### Provided records
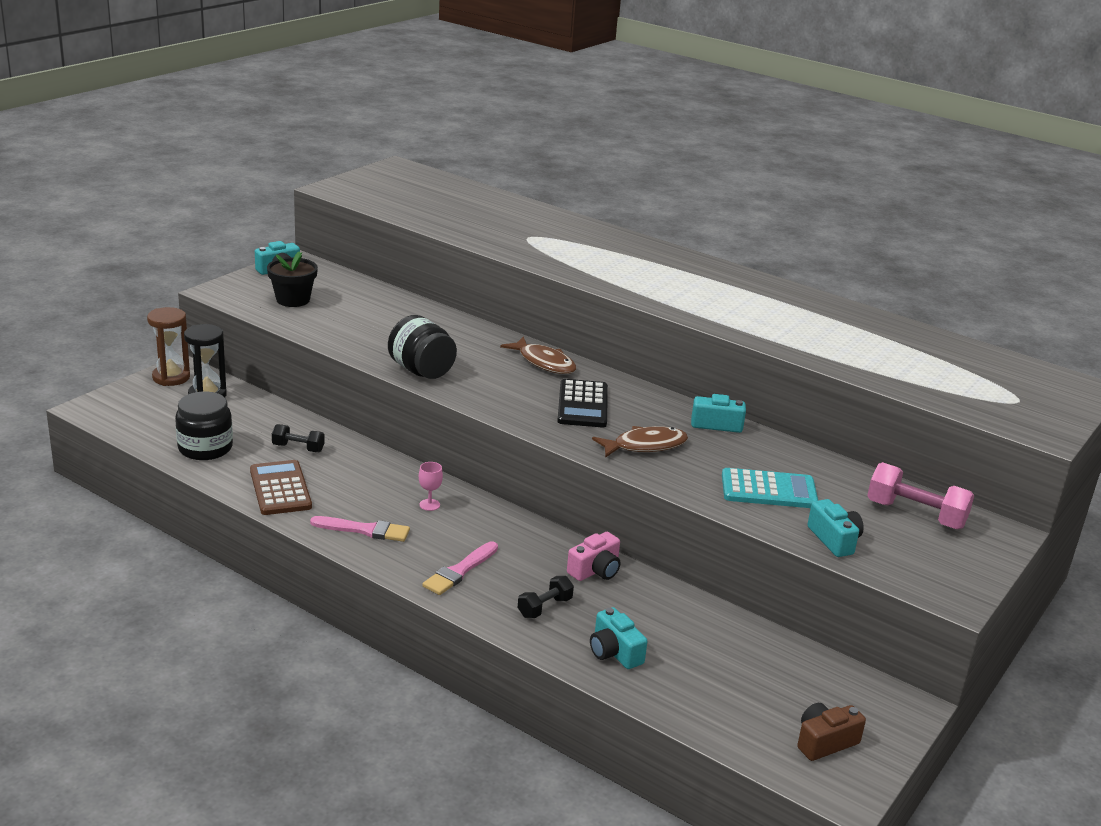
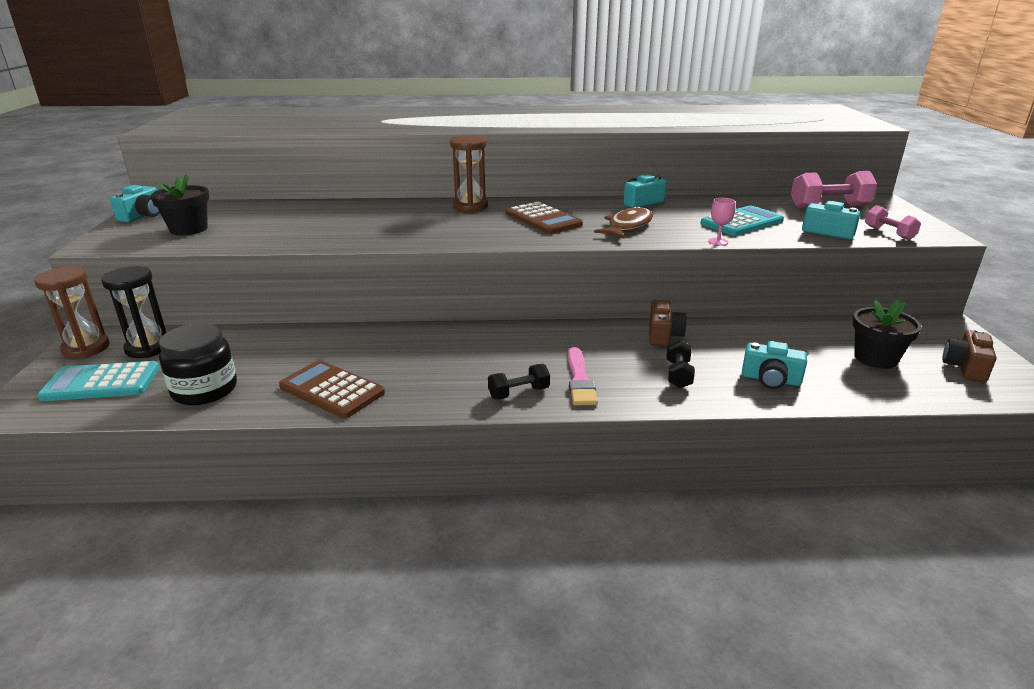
camera: 35 degrees left, 0 degrees up
(153, 412) = (101, 383): none -> turquoise calculator
(298, 448) = (302, 353): black dumbbell -> black dumbbell (519, 393)
(364, 530) = (458, 387): pink brush -> none
(421, 371) = (388, 238): black jar -> none
(429, 505) = (479, 346): pink goblet -> pink goblet (718, 241)
(544, 363) = (470, 206): brown fish -> brown hourglass
(583, 405) = (543, 219): black calculator -> brown calculator
(595, 570) = (663, 335): pink camera -> brown camera
(751, 689) = (875, 358): none -> black flower pot
(900, 570) = (889, 233): none -> pink dumbbell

### Task goal
Reproduce the data above in full, exactly as it is, with the pictures left out.

### Written answer
camera: 35 degrees left, 0 degrees up
(153, 412) = (101, 383): none -> turquoise calculator
(298, 448) = (302, 353): black dumbbell -> black dumbbell (519, 393)
(364, 530) = (458, 387): pink brush -> none
(421, 371) = (388, 238): black jar -> none
(429, 505) = (479, 346): pink goblet -> pink goblet (718, 241)
(544, 363) = (470, 206): brown fish -> brown hourglass
(583, 405) = (543, 219): black calculator -> brown calculator
(595, 570) = (663, 335): pink camera -> brown camera
(751, 689) = (875, 358): none -> black flower pot
(900, 570) = (889, 233): none -> pink dumbbell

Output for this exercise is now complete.